What to do »
A verbatim reproduction of the lines below, from the line containing "grey bowling pin: 0 -> 3" through the line containing "black lamp: 2 -> 3", both ends included, is the whole required output.

The records »
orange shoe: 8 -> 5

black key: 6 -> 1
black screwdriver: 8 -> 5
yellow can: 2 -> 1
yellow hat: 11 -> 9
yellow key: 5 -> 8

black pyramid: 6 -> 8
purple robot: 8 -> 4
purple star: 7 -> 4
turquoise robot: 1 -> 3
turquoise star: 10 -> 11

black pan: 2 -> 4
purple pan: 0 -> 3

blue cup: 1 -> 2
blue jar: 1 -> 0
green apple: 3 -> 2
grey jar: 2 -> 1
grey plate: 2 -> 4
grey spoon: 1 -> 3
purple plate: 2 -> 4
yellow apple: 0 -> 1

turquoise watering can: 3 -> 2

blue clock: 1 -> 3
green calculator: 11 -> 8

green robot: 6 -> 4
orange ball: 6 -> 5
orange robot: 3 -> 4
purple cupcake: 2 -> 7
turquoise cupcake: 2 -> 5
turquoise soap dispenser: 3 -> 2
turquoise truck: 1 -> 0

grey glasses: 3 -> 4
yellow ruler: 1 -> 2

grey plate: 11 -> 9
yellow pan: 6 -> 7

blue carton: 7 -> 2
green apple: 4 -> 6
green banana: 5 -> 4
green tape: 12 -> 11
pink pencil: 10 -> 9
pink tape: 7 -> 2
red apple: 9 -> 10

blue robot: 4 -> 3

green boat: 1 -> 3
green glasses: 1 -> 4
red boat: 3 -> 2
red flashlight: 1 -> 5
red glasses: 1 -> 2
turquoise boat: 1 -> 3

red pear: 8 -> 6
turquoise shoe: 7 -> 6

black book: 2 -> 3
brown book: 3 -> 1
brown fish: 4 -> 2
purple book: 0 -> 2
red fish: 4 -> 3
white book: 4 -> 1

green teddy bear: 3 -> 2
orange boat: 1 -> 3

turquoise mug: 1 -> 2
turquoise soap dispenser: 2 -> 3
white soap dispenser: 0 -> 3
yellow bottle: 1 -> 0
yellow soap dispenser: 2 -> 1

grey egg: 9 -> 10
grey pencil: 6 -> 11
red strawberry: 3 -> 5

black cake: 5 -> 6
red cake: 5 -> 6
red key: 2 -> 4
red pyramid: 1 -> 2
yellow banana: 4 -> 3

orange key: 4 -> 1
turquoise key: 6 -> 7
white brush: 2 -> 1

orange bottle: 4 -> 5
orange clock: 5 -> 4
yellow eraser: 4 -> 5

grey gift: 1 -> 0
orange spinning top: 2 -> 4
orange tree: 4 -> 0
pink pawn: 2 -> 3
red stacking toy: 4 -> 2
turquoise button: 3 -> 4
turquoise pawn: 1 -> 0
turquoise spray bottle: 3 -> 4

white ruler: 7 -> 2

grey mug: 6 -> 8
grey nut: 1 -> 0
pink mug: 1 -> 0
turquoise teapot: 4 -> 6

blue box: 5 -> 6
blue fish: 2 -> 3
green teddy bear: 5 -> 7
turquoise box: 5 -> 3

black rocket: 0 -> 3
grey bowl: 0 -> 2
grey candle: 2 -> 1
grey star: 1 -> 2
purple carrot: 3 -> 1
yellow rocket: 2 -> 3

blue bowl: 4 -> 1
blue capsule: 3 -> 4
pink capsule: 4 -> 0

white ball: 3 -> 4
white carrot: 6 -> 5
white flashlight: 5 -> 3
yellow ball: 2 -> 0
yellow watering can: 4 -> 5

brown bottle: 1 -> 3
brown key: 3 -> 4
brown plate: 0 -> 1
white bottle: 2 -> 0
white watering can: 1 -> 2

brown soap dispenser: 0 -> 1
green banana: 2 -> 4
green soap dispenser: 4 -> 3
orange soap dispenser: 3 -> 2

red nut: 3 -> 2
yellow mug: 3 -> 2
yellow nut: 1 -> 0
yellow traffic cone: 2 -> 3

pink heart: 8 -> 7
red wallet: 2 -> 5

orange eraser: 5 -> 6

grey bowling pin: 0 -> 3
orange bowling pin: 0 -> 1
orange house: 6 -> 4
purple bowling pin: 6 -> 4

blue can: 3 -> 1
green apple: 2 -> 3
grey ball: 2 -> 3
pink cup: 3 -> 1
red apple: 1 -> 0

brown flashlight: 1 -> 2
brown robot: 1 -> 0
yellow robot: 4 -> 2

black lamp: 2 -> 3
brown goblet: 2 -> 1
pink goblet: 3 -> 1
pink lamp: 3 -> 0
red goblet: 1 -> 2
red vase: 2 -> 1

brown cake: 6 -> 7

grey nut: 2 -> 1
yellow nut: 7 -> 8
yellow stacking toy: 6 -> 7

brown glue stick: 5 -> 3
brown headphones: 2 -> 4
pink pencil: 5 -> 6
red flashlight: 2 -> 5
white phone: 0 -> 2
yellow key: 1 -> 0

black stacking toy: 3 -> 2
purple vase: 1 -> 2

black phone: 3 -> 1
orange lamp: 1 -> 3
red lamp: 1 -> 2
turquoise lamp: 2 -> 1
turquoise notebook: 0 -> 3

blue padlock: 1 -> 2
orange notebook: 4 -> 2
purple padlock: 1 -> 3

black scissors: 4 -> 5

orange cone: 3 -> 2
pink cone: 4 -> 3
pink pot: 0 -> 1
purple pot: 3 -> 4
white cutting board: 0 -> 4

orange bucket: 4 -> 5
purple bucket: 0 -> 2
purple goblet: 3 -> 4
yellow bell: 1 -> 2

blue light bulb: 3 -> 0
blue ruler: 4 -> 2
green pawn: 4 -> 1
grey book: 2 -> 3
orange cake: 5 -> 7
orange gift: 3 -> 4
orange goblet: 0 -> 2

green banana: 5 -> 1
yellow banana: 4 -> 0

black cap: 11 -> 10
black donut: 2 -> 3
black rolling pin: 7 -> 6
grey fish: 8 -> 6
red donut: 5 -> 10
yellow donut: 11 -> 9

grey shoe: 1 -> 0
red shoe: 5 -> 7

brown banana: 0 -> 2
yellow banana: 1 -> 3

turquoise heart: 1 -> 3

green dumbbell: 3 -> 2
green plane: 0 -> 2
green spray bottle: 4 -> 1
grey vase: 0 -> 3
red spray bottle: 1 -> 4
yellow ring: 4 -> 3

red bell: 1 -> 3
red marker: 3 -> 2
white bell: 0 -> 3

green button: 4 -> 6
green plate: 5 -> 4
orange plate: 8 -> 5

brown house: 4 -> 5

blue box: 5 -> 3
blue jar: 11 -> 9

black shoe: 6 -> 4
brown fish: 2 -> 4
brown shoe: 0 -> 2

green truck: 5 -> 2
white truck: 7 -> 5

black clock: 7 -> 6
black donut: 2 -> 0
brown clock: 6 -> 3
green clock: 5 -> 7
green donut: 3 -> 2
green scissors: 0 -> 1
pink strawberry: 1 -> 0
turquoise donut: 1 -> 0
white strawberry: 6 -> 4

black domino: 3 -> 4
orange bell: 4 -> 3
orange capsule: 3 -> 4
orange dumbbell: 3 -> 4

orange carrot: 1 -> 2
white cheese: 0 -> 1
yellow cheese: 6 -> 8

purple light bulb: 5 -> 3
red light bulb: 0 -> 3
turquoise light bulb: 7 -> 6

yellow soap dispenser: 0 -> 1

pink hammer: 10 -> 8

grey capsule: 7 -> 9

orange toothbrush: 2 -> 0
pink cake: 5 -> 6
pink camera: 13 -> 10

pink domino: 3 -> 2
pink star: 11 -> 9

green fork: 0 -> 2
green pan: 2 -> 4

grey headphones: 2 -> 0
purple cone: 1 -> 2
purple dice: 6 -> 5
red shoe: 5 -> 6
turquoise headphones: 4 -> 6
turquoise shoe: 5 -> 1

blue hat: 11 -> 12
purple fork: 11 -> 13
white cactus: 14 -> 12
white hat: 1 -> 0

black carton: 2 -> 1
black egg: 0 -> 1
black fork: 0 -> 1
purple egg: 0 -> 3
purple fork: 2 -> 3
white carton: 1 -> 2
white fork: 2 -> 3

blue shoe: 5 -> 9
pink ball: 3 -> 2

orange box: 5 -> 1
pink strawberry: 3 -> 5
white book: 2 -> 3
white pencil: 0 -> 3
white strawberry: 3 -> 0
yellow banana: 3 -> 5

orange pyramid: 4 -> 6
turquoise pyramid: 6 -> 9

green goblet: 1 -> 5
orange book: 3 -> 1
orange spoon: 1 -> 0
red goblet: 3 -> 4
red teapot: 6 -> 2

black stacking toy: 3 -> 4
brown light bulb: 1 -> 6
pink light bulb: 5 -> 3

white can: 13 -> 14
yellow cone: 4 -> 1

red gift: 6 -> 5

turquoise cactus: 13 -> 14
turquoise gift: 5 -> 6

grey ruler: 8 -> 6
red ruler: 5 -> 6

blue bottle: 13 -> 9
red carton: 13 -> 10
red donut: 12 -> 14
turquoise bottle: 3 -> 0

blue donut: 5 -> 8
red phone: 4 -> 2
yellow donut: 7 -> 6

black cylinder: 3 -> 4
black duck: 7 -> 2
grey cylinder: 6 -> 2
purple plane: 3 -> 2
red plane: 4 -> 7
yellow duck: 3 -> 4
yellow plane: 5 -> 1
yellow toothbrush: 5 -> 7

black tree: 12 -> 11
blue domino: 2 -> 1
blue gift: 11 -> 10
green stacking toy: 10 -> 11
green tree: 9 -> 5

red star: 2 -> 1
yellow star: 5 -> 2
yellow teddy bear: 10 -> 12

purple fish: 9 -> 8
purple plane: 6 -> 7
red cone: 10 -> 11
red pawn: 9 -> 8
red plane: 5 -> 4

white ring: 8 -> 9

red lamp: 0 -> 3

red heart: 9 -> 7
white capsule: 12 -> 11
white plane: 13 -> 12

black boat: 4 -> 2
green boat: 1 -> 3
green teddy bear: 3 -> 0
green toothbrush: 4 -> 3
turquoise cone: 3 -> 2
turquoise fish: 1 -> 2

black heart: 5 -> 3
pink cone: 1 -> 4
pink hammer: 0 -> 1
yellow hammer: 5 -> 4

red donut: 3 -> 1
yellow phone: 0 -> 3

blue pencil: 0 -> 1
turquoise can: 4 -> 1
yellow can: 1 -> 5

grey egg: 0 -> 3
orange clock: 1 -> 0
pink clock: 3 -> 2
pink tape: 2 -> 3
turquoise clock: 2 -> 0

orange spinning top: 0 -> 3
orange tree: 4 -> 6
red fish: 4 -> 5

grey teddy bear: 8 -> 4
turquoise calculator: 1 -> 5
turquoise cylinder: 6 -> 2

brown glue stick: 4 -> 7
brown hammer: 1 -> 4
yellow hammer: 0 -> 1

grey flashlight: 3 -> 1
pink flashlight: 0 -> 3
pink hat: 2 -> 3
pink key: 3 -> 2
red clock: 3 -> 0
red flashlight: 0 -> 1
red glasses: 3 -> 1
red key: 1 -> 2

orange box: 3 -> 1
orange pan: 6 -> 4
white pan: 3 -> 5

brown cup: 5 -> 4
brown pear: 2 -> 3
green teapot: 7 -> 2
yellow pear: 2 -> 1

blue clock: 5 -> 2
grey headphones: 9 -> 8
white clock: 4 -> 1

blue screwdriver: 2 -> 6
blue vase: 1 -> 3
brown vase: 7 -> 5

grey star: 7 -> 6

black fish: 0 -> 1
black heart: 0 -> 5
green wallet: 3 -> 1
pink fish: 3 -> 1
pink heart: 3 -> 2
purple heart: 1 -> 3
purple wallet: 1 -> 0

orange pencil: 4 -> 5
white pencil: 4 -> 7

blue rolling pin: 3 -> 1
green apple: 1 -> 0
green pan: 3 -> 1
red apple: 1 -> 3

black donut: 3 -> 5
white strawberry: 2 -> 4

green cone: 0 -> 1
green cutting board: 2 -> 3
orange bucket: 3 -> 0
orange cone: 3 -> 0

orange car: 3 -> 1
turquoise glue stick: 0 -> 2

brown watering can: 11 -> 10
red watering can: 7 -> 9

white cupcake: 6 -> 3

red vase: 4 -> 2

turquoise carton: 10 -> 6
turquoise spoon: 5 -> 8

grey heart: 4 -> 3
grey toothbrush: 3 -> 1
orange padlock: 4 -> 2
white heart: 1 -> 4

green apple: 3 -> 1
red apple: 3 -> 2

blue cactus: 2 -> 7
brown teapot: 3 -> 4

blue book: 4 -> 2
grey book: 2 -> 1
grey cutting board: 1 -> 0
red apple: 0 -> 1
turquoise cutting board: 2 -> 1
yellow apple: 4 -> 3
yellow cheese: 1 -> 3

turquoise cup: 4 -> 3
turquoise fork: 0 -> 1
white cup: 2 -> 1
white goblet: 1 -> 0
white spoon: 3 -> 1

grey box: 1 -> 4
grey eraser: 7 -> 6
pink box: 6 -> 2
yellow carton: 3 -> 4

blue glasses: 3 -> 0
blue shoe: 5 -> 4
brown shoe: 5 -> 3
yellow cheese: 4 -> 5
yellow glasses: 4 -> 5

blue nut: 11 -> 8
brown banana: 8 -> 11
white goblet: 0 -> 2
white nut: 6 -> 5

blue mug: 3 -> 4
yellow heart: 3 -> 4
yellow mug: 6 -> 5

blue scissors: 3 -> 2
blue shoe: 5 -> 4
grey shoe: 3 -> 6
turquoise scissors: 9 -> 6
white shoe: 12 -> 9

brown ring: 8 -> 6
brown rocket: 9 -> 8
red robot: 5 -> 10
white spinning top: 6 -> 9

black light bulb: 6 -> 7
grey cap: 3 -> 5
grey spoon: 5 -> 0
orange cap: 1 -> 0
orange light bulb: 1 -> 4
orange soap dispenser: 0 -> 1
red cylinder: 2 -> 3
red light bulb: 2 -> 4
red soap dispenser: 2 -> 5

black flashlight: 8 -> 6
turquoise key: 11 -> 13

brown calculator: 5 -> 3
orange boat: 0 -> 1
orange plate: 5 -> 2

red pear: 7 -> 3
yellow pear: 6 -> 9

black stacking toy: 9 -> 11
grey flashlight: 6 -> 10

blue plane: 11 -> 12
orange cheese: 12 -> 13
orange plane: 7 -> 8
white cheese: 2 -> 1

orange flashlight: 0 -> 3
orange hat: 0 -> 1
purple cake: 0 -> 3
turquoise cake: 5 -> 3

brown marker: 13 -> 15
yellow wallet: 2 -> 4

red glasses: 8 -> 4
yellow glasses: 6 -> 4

Your solution »
grey bowling pin: 0 -> 3
orange bowling pin: 0 -> 1
orange house: 6 -> 4
purple bowling pin: 6 -> 4

blue can: 3 -> 1
green apple: 2 -> 3
grey ball: 2 -> 3
pink cup: 3 -> 1
red apple: 1 -> 0

brown flashlight: 1 -> 2
brown robot: 1 -> 0
yellow robot: 4 -> 2

black lamp: 2 -> 3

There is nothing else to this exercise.